» Exercise prompt: Copy exactly, and copy nothing else: the line that contains "R8: 1k (BUF, VO) -> none" and all lines after it in the listing, without pictures.

---------- Data

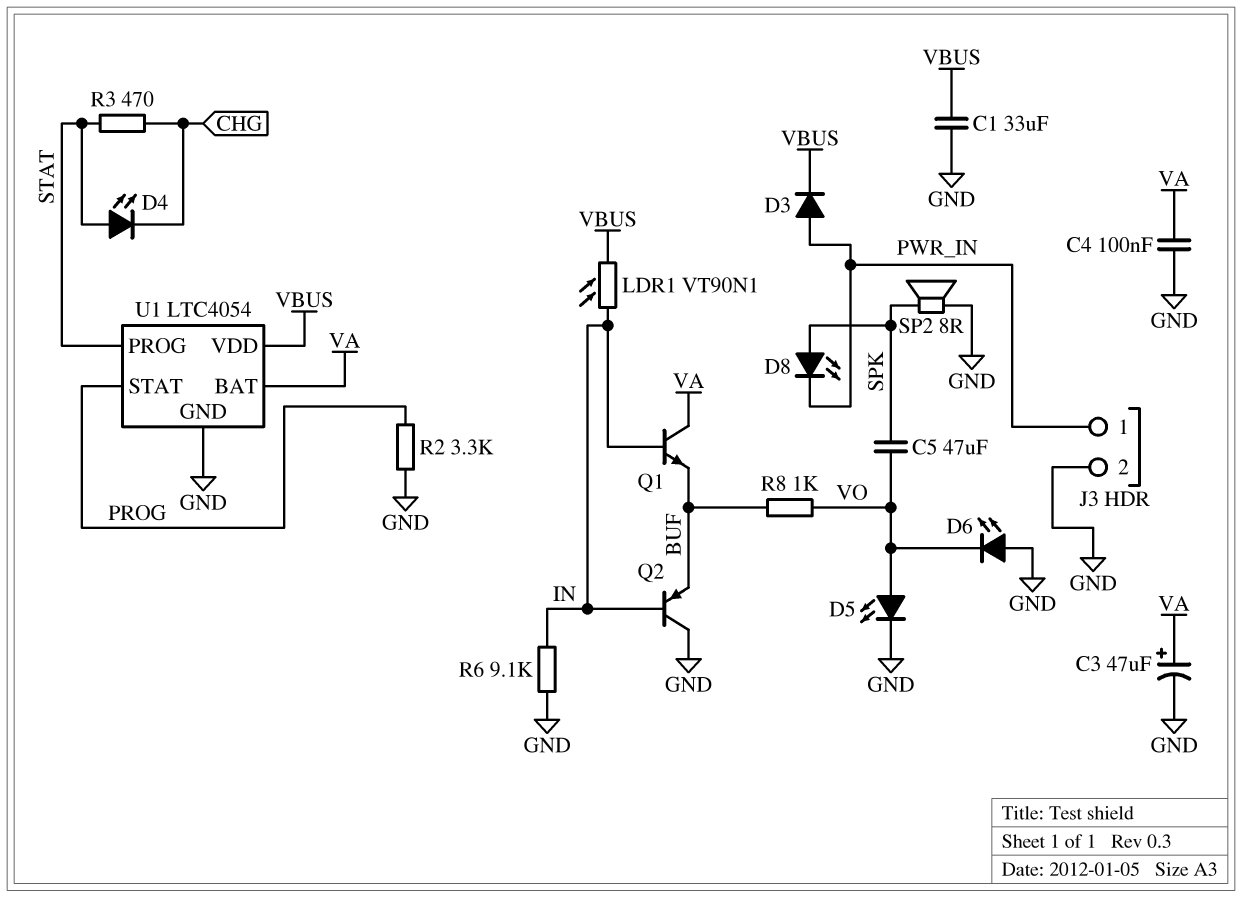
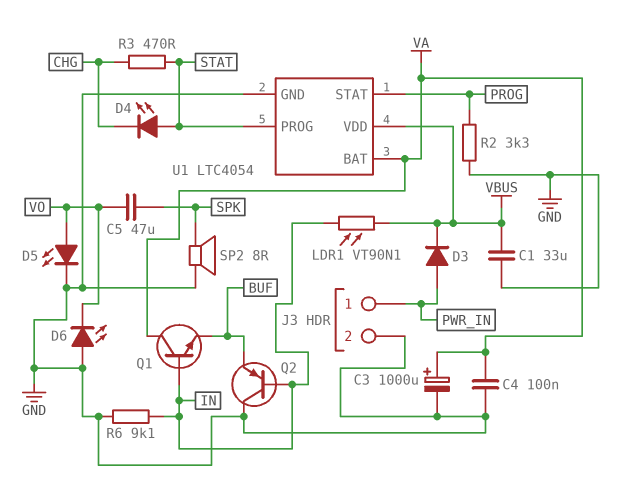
C3: 47uF (plus VA, minus GND) -> 1000uF (plus VA, minus GND)
D8: LED (A SPK, K PWR_IN) -> none
R8: 1k (BUF, VO) -> none

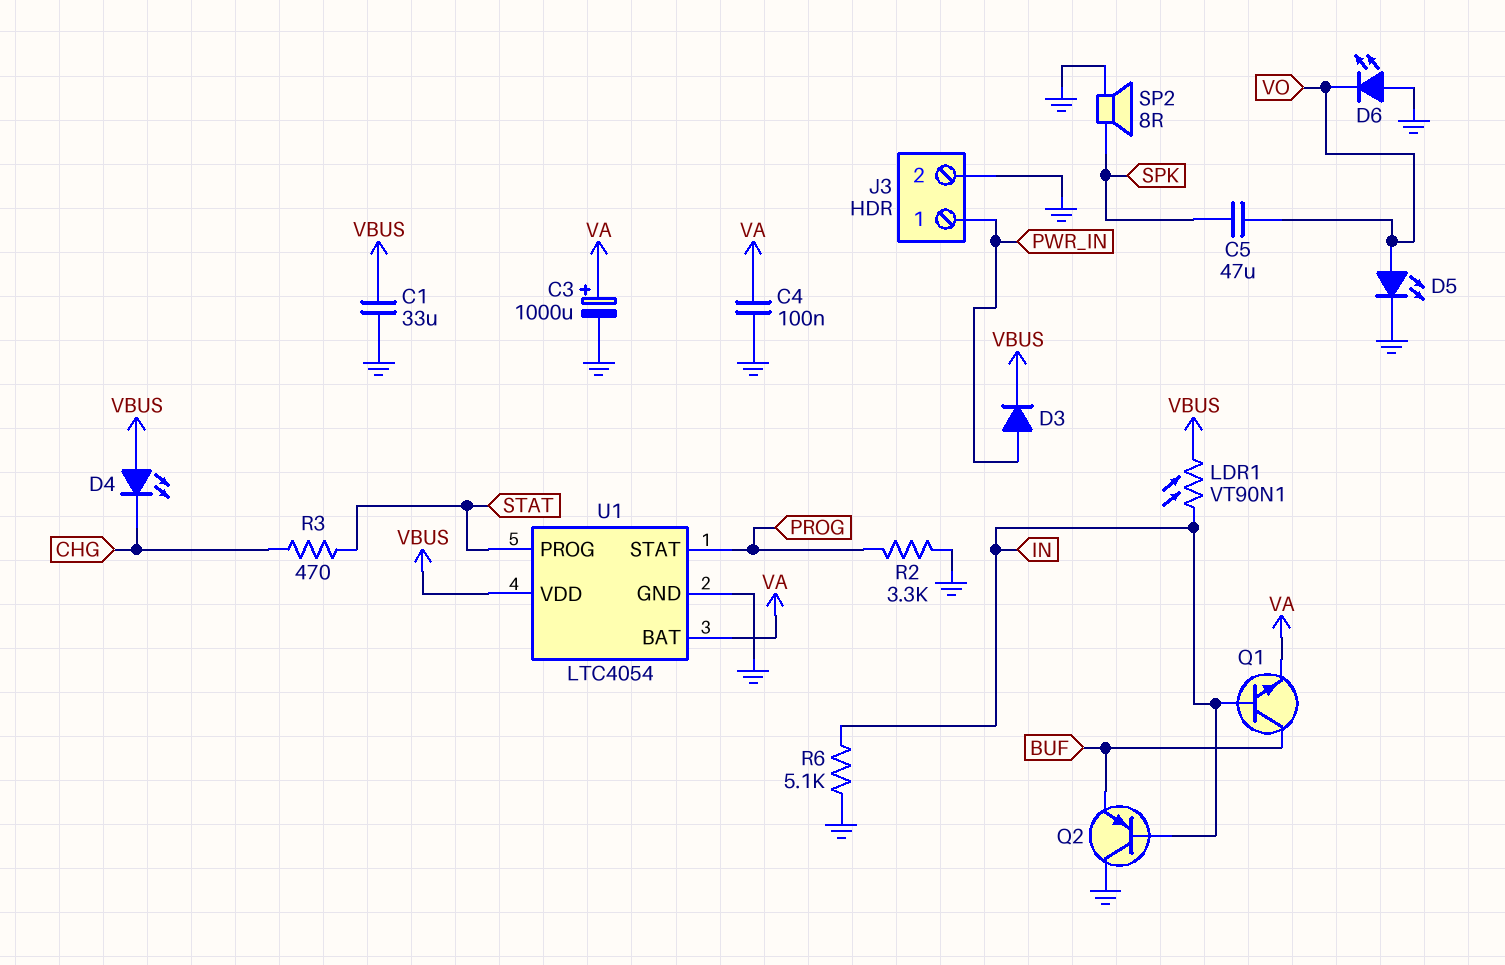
D4: LED (A STAT, K CHG) -> LED (A VBUS, K CHG)
Q1: NPN (B IN, C VA, E BUF) -> NPN (B IN, C BUF, E VA)
R6: 9.1k (GND, IN) -> 5.1k (GND, IN)

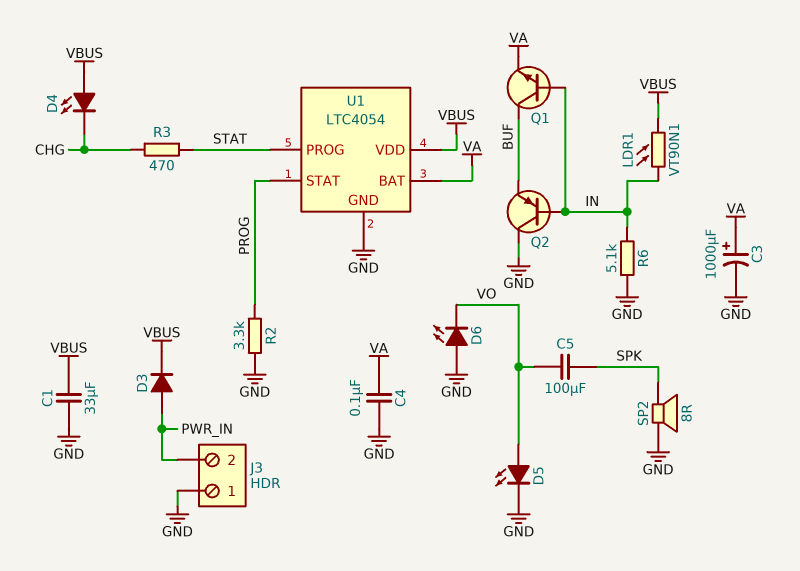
C5: 47uF (SPK, VO) -> 100uF (SPK, VO)
J3 pin 1: PWR_IN -> GND
J3 pin 2: GND -> PWR_IN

--------------------

» Reply to the task:
R8: 1k (BUF, VO) -> none

D4: LED (A STAT, K CHG) -> LED (A VBUS, K CHG)
Q1: NPN (B IN, C VA, E BUF) -> NPN (B IN, C BUF, E VA)
R6: 9.1k (GND, IN) -> 5.1k (GND, IN)

C5: 47uF (SPK, VO) -> 100uF (SPK, VO)
J3 pin 1: PWR_IN -> GND
J3 pin 2: GND -> PWR_IN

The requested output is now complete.